Retype the data that follows exactly. No pictures belong in the copy.

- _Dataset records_
···

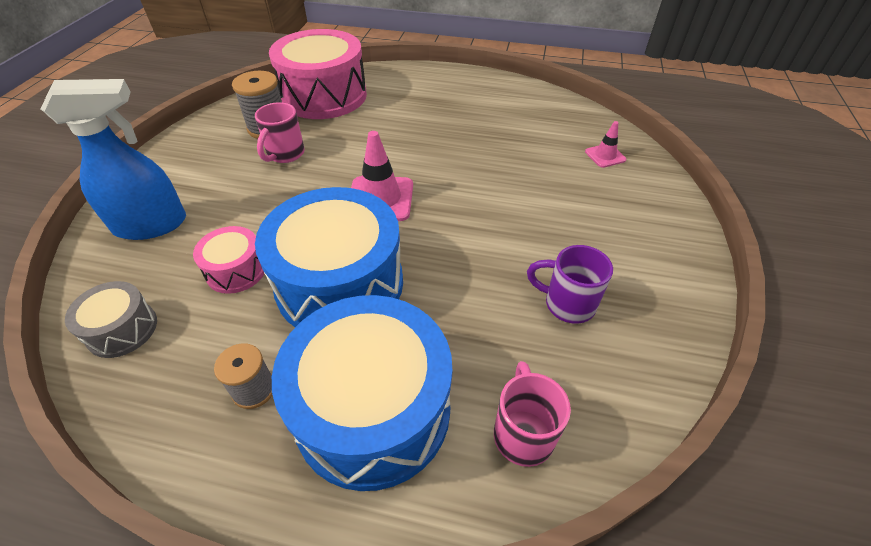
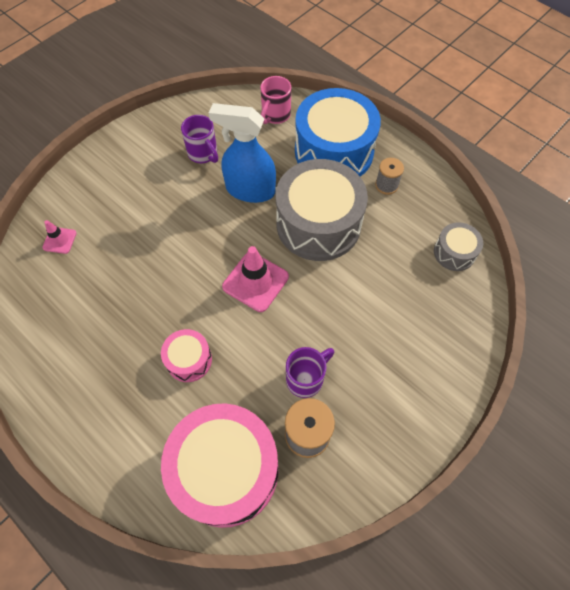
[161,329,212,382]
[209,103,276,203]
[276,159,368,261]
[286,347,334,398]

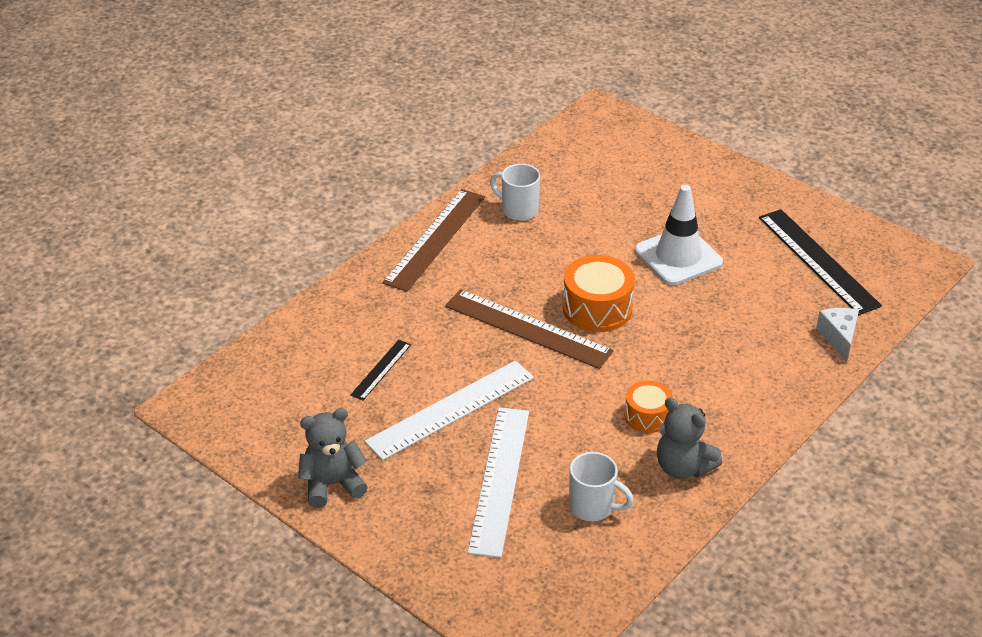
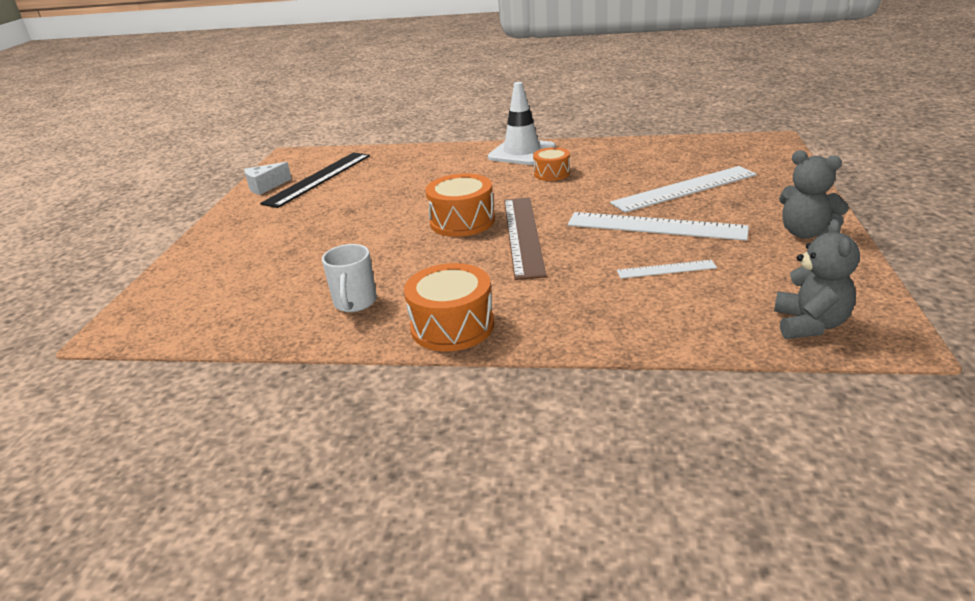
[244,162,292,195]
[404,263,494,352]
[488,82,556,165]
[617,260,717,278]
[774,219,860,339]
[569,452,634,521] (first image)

···

- _EXERCISE OUTPUT_
[161,329,212,382]
[209,103,276,203]
[276,159,368,261]
[286,347,334,398]

[244,162,292,195]
[404,263,494,352]
[488,82,556,165]
[617,260,717,278]
[774,219,860,339]
[569,452,634,521] (first image)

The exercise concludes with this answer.